SOURCE MATERIAL: Begin

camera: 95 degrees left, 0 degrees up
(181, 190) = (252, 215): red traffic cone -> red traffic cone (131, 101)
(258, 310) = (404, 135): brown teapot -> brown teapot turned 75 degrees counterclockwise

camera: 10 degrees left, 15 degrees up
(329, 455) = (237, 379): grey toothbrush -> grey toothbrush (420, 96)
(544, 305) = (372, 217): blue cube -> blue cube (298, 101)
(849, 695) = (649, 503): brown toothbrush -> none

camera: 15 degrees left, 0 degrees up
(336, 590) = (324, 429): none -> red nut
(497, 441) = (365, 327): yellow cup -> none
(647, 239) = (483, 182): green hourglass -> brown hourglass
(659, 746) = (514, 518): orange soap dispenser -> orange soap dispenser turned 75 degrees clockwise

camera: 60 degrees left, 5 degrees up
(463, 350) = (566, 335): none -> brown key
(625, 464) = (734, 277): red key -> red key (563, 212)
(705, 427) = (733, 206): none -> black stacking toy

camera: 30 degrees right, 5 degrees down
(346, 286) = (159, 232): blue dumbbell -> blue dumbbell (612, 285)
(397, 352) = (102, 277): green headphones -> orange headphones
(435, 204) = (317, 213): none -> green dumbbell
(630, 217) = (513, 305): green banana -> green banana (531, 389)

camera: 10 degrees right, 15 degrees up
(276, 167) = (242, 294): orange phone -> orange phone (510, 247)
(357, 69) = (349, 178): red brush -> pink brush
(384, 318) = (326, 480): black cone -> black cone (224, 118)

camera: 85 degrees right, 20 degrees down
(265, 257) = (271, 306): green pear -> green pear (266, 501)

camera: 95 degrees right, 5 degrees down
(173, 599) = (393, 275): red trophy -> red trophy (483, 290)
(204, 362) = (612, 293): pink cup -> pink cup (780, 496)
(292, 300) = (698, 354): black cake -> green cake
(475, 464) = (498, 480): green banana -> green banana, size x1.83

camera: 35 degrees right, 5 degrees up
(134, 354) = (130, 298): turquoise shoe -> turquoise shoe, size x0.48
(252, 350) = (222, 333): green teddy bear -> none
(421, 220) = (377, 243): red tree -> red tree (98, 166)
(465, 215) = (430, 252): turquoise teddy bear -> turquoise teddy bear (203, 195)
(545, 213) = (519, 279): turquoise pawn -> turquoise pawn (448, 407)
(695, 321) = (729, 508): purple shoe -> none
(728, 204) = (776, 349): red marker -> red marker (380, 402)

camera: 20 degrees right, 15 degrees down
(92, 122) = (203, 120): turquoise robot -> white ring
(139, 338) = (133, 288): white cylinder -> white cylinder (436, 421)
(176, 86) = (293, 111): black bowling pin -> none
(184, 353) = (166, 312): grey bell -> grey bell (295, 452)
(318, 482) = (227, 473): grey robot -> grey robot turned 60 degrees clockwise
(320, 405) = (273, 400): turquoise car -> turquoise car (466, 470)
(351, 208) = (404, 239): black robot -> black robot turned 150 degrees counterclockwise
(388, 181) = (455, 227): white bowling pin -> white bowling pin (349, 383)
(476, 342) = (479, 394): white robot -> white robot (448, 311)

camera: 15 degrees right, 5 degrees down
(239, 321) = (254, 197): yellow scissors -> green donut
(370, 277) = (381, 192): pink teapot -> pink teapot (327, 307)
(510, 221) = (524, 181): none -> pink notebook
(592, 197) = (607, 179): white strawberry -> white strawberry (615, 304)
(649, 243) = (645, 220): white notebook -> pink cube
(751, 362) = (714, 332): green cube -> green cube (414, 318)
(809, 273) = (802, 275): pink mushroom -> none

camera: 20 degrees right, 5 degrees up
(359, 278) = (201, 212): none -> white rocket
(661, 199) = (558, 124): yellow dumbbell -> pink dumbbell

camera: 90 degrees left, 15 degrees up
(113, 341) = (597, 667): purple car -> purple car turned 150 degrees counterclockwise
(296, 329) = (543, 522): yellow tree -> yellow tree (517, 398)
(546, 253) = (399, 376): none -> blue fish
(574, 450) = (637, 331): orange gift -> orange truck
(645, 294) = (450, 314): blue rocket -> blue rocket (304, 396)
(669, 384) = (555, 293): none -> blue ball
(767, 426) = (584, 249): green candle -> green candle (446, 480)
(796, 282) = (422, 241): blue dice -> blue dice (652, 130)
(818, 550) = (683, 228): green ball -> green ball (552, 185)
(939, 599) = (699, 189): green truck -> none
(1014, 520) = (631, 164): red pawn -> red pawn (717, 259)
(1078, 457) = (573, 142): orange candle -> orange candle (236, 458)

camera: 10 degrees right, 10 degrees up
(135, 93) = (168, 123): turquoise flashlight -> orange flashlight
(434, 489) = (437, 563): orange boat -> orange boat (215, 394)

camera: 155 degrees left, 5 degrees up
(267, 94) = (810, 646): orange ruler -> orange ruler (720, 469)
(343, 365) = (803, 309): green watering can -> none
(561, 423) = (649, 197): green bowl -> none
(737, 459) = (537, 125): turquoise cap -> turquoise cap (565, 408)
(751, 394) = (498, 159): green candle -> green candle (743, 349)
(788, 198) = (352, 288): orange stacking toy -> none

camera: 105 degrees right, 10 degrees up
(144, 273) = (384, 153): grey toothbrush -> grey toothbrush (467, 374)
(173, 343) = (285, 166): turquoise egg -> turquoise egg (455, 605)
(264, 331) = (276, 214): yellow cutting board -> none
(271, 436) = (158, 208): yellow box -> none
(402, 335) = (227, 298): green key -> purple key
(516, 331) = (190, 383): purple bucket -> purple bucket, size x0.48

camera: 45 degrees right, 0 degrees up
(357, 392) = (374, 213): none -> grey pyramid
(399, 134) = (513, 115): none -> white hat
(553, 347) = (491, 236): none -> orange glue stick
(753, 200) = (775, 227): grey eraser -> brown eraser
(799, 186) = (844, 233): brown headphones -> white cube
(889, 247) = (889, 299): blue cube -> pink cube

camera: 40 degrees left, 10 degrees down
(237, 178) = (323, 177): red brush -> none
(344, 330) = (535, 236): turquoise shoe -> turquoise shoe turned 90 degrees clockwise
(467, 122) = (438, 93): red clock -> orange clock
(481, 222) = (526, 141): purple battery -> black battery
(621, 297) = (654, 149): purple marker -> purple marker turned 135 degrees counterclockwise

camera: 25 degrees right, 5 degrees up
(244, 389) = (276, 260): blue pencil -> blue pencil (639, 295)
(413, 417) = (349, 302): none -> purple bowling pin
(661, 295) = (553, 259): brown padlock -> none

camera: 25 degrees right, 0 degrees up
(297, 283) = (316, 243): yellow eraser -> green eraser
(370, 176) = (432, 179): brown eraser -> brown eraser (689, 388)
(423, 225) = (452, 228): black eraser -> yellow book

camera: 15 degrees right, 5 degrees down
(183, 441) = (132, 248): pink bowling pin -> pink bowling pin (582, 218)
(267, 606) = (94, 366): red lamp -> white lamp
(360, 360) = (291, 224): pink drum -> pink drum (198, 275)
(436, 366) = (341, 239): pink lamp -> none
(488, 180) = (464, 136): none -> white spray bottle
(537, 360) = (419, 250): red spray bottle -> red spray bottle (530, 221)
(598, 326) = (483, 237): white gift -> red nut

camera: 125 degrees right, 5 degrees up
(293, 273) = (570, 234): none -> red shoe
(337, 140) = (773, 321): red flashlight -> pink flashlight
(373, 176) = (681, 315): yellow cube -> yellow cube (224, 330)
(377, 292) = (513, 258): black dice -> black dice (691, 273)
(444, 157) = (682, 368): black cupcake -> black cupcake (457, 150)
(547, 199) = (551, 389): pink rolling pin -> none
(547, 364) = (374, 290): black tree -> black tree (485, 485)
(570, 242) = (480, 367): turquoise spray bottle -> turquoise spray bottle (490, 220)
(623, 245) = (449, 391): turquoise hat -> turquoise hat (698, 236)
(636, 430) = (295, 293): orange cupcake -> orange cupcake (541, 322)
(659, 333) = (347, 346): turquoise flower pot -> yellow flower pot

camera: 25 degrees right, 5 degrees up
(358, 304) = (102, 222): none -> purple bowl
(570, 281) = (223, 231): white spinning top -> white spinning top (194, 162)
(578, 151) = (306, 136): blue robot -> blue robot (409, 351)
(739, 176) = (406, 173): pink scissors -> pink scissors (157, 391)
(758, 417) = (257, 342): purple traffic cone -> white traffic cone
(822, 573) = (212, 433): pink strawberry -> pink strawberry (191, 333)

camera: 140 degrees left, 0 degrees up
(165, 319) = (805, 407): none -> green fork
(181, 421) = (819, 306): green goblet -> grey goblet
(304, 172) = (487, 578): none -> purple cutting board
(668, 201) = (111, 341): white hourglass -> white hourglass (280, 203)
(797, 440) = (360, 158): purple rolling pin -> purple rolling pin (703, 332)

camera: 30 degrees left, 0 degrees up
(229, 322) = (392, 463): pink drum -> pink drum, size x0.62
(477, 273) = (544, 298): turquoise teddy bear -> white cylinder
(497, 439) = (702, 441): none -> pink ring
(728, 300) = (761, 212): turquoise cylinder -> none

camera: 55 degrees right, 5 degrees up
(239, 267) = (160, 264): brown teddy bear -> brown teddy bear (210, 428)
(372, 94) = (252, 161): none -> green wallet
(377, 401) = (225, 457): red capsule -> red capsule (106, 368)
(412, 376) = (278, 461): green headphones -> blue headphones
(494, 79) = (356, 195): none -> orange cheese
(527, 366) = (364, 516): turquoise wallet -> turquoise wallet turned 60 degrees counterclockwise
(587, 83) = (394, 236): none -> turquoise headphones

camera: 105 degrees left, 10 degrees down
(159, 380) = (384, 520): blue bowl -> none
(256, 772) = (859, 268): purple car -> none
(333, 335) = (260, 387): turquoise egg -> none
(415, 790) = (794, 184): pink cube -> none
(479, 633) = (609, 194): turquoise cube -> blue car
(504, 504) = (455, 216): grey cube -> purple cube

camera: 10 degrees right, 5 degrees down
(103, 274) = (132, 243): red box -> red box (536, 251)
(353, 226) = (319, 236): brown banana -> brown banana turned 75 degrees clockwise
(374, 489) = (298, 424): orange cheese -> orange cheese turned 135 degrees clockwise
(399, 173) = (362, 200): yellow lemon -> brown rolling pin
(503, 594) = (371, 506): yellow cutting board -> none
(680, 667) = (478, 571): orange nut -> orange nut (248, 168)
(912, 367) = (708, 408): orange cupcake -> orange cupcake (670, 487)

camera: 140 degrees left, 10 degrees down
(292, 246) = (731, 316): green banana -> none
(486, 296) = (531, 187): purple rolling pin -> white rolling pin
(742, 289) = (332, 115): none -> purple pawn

SOURCE MATERIAL: End

* **ABOUT THIS EXERCISE**
Show each line of the data that contains the string "size".

* **EXERCISE SOLUTION**
(475, 464) = (498, 480): green banana -> green banana, size x1.83
(134, 354) = (130, 298): turquoise shoe -> turquoise shoe, size x0.48
(516, 331) = (190, 383): purple bucket -> purple bucket, size x0.48
(229, 322) = (392, 463): pink drum -> pink drum, size x0.62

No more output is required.